━━ EXERCISE MATERIAL

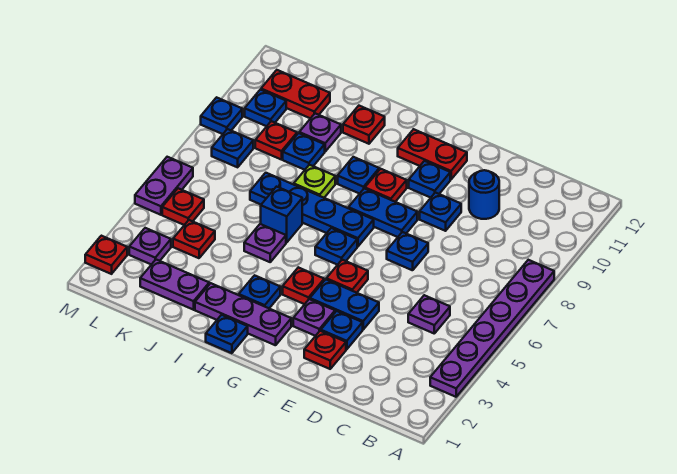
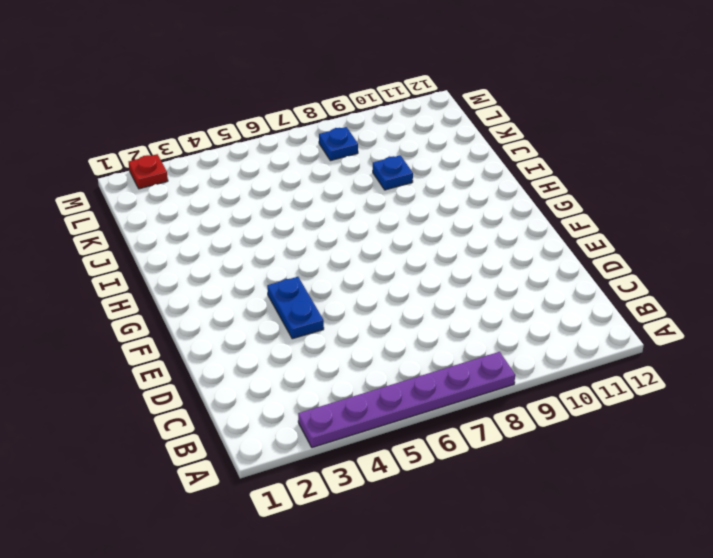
none -> purple plate C5 level 1
none -> blue round brick D10 level 1
none -> red plate E2 level 1
none -> blue plate E3 level 1

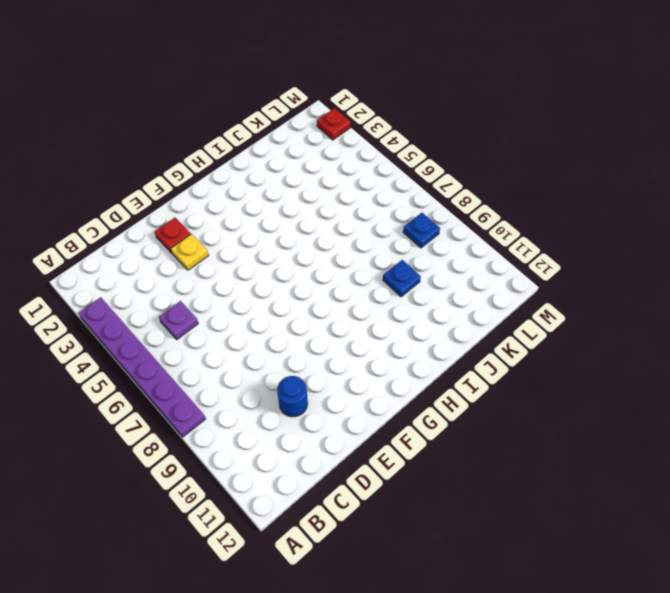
yellow plate E3 level 1 -> blue plate E3 level 1
none -> blue plate E4:F4 level 1
none -> blue plate E7 level 1
none -> blue plate E9 level 1
none -> purple plate F3 level 1

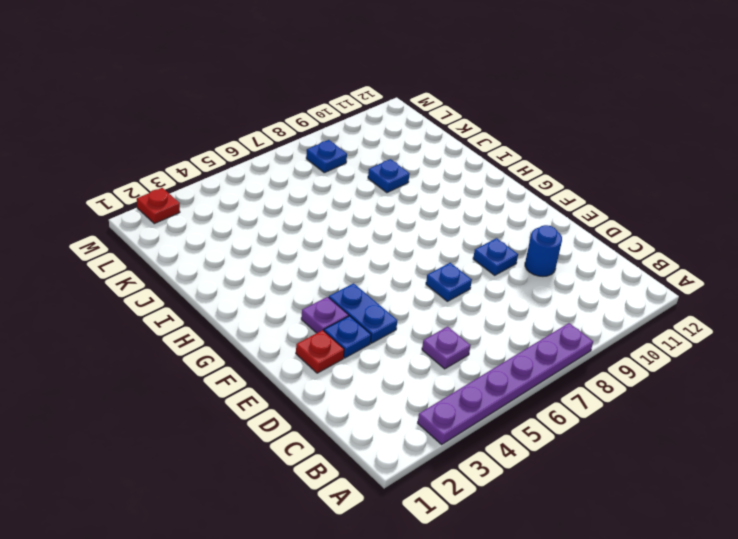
none -> red plate F5 level 1
none -> blue plate F8:G8 level 1
none -> blue plate F10 level 1
none -> red plate F11:G11 level 1

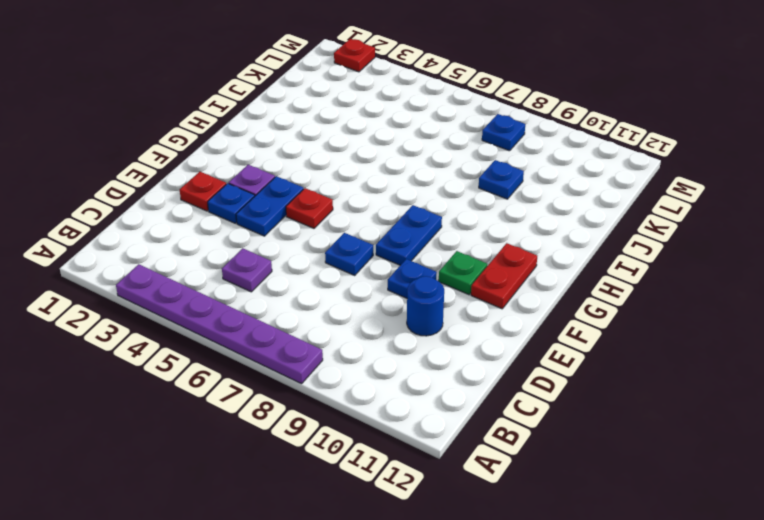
green plate F10 level 1 -> blue plate F10 level 1
none -> purple plate G2:I2 level 1
none -> red plate G4 level 1
none -> blue plate G6 level 1
none -> blue plate G7:J7 level 1

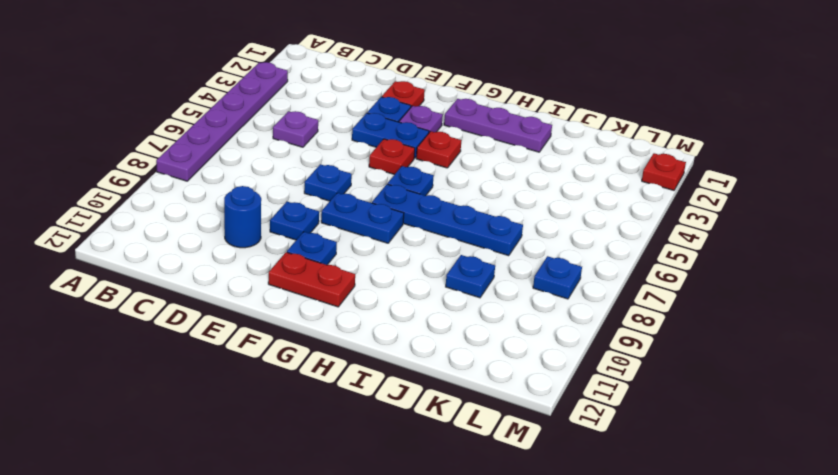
none -> red plate G9 level 1
none -> blue plate H1 level 1
none -> blue plate H3 level 1
none -> blue plate H9 level 1

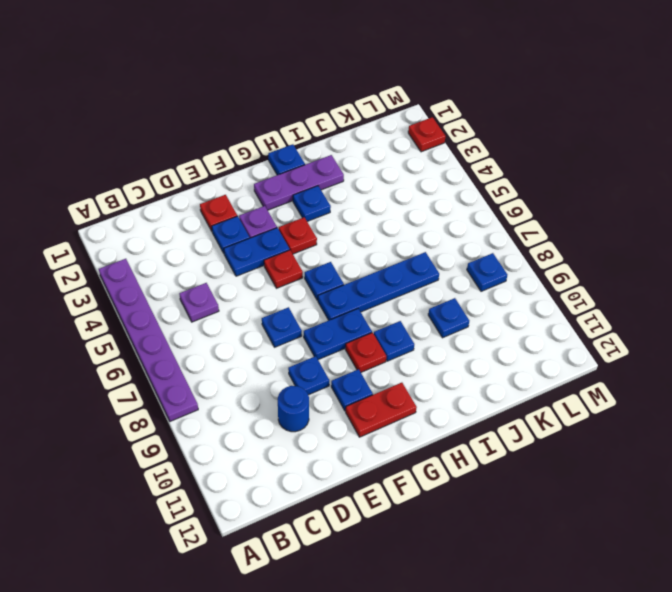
none -> purple plate I5 level 1
none -> blue brick I6 level 1
none -> lime plate I8 level 1
none -> red plate I11 level 1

━━━━

▶ WORK ITEM: In the records, how many lines hold the word "brick"? Answer with the number and no other words.

▶ RESPONSE AREA: 2